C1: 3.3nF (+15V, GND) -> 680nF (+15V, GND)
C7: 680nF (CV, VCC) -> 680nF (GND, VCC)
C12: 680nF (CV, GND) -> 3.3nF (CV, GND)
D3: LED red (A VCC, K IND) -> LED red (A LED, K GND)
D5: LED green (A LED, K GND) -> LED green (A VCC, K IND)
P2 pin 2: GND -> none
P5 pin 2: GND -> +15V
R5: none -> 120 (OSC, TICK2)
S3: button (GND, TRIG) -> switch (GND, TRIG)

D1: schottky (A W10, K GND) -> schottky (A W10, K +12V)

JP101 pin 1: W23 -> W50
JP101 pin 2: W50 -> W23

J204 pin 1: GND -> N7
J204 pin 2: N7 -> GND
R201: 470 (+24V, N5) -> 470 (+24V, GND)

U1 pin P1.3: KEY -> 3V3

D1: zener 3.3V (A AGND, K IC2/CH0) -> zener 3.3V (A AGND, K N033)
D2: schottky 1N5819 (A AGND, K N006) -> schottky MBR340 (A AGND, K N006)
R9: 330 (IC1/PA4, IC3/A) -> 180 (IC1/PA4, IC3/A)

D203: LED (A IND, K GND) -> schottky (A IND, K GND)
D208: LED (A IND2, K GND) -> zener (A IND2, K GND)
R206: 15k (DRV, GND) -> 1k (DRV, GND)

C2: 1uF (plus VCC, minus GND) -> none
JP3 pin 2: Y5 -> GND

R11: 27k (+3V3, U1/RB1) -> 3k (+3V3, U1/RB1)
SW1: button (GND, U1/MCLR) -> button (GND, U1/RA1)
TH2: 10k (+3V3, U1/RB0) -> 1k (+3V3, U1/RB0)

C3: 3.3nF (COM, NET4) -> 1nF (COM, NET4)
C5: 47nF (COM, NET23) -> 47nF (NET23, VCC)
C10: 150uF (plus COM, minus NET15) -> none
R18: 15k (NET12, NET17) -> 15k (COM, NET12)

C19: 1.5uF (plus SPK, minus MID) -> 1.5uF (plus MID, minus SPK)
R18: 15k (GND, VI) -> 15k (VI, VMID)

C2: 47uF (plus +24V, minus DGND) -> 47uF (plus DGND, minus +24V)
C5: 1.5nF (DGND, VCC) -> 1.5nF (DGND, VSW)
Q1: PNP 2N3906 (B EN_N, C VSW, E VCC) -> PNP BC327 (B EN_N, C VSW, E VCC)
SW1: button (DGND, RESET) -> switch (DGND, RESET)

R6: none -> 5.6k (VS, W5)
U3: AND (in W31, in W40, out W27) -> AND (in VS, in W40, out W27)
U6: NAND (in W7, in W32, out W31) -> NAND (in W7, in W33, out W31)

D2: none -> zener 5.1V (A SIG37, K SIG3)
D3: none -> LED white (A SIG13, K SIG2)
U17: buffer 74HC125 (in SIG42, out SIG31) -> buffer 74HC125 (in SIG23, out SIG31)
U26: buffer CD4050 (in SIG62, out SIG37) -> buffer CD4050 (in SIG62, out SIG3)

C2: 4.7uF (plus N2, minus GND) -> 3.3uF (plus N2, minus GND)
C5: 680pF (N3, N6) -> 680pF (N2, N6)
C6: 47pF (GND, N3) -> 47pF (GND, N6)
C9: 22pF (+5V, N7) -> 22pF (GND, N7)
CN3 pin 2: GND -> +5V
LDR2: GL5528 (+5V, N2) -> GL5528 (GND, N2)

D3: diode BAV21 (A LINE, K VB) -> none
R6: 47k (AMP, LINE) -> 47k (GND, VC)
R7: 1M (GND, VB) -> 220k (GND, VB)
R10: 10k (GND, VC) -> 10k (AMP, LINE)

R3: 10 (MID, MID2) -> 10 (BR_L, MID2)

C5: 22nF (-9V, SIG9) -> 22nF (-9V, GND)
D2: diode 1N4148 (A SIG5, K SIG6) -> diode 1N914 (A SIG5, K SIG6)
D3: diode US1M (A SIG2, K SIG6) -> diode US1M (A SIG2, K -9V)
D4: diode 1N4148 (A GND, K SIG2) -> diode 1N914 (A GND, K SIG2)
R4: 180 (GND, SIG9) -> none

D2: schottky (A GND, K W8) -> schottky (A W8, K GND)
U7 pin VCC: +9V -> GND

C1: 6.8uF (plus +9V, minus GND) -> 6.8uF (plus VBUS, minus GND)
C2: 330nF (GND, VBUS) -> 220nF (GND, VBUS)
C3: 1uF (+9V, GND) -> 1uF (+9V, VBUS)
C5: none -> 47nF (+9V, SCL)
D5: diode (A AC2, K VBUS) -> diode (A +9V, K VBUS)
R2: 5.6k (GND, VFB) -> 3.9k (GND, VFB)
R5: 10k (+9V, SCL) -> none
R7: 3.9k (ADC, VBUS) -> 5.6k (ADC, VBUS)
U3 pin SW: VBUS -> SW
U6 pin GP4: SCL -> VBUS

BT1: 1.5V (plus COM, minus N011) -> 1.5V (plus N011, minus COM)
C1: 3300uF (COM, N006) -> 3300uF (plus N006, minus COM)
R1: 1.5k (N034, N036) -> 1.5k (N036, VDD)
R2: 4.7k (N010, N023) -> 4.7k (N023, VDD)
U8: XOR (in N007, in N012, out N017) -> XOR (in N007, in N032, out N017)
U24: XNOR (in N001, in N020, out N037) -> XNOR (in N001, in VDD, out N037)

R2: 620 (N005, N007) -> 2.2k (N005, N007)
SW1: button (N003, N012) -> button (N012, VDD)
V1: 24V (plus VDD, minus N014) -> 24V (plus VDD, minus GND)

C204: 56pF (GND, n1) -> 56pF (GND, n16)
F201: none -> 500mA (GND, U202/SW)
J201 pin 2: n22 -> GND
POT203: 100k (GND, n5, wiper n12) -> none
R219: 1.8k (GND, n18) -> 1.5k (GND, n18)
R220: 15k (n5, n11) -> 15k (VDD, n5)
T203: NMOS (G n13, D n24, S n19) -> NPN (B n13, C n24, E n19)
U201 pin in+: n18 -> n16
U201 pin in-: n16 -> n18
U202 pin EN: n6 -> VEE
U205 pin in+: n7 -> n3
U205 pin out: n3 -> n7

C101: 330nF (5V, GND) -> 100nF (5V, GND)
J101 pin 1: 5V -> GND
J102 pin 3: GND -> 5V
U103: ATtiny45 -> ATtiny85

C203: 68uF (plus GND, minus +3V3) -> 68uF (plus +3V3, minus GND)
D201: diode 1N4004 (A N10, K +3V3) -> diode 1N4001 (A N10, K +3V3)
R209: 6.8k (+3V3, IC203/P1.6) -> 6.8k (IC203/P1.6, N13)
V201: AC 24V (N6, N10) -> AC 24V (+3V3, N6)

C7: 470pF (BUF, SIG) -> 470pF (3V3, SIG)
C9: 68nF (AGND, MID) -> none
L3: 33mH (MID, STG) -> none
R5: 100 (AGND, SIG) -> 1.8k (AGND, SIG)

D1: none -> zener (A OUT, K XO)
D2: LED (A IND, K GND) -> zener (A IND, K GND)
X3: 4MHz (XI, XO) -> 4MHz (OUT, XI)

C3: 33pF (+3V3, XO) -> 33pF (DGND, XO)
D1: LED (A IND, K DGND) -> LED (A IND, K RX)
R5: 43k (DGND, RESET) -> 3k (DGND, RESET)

# # # # #

In the listing above, find the line with "R219: 1.8k (GND, n18) -> 1.5k (GND, n18)" and the line with "J101 pin 1: 5V -> GND"; set down exactly those two lines and every line between them, nothing more.

▶ [Solution to this exercise]:
R219: 1.8k (GND, n18) -> 1.5k (GND, n18)
R220: 15k (n5, n11) -> 15k (VDD, n5)
T203: NMOS (G n13, D n24, S n19) -> NPN (B n13, C n24, E n19)
U201 pin in+: n18 -> n16
U201 pin in-: n16 -> n18
U202 pin EN: n6 -> VEE
U205 pin in+: n7 -> n3
U205 pin out: n3 -> n7

C101: 330nF (5V, GND) -> 100nF (5V, GND)
J101 pin 1: 5V -> GND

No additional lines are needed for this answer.